* _WHAT THE TASK REQUIRES_
Print the data exactly, leaving nothing out.
[GIVEN INFORMATION]
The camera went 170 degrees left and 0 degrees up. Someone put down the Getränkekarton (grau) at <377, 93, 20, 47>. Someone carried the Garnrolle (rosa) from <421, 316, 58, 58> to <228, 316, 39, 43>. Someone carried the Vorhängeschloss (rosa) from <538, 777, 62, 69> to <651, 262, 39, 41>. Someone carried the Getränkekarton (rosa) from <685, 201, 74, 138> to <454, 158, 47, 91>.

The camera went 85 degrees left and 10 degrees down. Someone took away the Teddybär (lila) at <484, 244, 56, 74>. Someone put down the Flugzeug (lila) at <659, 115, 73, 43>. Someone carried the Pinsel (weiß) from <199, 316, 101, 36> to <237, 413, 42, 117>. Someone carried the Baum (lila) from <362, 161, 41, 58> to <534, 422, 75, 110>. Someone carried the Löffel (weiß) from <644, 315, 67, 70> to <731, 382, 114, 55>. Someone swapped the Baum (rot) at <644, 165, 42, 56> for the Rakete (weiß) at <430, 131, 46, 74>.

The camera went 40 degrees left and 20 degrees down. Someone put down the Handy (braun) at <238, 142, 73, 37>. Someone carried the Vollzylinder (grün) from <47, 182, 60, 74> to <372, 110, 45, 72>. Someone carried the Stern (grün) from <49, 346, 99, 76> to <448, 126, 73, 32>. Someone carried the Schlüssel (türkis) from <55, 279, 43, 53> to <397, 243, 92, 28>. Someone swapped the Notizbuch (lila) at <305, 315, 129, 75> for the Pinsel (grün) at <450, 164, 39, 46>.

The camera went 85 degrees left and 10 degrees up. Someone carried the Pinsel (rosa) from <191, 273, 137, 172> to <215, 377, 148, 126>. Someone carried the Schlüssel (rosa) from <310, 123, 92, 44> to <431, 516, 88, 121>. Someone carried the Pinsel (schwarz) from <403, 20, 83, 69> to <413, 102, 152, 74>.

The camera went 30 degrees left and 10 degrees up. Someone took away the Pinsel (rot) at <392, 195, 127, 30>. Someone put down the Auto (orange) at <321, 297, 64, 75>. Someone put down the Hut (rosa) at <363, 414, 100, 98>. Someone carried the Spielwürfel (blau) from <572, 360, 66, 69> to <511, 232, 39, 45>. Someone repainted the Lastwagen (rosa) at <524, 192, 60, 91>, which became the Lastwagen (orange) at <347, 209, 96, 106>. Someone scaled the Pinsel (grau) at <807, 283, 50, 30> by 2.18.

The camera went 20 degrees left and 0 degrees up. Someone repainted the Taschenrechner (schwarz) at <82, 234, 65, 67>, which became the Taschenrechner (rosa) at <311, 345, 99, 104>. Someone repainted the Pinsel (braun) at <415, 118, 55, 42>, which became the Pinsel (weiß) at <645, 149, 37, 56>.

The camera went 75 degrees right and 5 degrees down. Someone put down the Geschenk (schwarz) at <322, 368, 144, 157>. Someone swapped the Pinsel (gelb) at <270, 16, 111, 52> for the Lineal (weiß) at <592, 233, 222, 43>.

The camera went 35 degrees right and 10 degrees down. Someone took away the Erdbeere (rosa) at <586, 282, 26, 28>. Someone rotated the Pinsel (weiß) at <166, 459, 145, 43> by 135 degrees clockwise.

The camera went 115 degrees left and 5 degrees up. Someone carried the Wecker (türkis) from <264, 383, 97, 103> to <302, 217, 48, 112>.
[/GIVEN INFORMATION]
* _TASK OUTPUT_
The camera went 170 degrees left and 0 degrees up. Someone put down the Getränkekarton (grau) at <377, 93, 20, 47>. Someone carried the Garnrolle (rosa) from <421, 316, 58, 58> to <228, 316, 39, 43>. Someone carried the Vorhängeschloss (rosa) from <538, 777, 62, 69> to <651, 262, 39, 41>. Someone carried the Getränkekarton (rosa) from <685, 201, 74, 138> to <454, 158, 47, 91>.

The camera went 85 degrees left and 10 degrees down. Someone took away the Teddybär (lila) at <484, 244, 56, 74>. Someone put down the Flugzeug (lila) at <659, 115, 73, 43>. Someone carried the Pinsel (weiß) from <199, 316, 101, 36> to <237, 413, 42, 117>. Someone carried the Baum (lila) from <362, 161, 41, 58> to <534, 422, 75, 110>. Someone carried the Löffel (weiß) from <644, 315, 67, 70> to <731, 382, 114, 55>. Someone swapped the Baum (rot) at <644, 165, 42, 56> for the Rakete (weiß) at <430, 131, 46, 74>.

The camera went 40 degrees left and 20 degrees down. Someone put down the Handy (braun) at <238, 142, 73, 37>. Someone carried the Vollzylinder (grün) from <47, 182, 60, 74> to <372, 110, 45, 72>. Someone carried the Stern (grün) from <49, 346, 99, 76> to <448, 126, 73, 32>. Someone carried the Schlüssel (türkis) from <55, 279, 43, 53> to <397, 243, 92, 28>. Someone swapped the Notizbuch (lila) at <305, 315, 129, 75> for the Pinsel (grün) at <450, 164, 39, 46>.

The camera went 85 degrees left and 10 degrees up. Someone carried the Pinsel (rosa) from <191, 273, 137, 172> to <215, 377, 148, 126>. Someone carried the Schlüssel (rosa) from <310, 123, 92, 44> to <431, 516, 88, 121>. Someone carried the Pinsel (schwarz) from <403, 20, 83, 69> to <413, 102, 152, 74>.

The camera went 30 degrees left and 10 degrees up. Someone took away the Pinsel (rot) at <392, 195, 127, 30>. Someone put down the Auto (orange) at <321, 297, 64, 75>. Someone put down the Hut (rosa) at <363, 414, 100, 98>. Someone carried the Spielwürfel (blau) from <572, 360, 66, 69> to <511, 232, 39, 45>. Someone repainted the Lastwagen (rosa) at <524, 192, 60, 91>, which became the Lastwagen (orange) at <347, 209, 96, 106>. Someone scaled the Pinsel (grau) at <807, 283, 50, 30> by 2.18.

The camera went 20 degrees left and 0 degrees up. Someone repainted the Taschenrechner (schwarz) at <82, 234, 65, 67>, which became the Taschenrechner (rosa) at <311, 345, 99, 104>. Someone repainted the Pinsel (braun) at <415, 118, 55, 42>, which became the Pinsel (weiß) at <645, 149, 37, 56>.

The camera went 75 degrees right and 5 degrees down. Someone put down the Geschenk (schwarz) at <322, 368, 144, 157>. Someone swapped the Pinsel (gelb) at <270, 16, 111, 52> for the Lineal (weiß) at <592, 233, 222, 43>.

The camera went 35 degrees right and 10 degrees down. Someone took away the Erdbeere (rosa) at <586, 282, 26, 28>. Someone rotated the Pinsel (weiß) at <166, 459, 145, 43> by 135 degrees clockwise.

The camera went 115 degrees left and 5 degrees up. Someone carried the Wecker (türkis) from <264, 383, 97, 103> to <302, 217, 48, 112>.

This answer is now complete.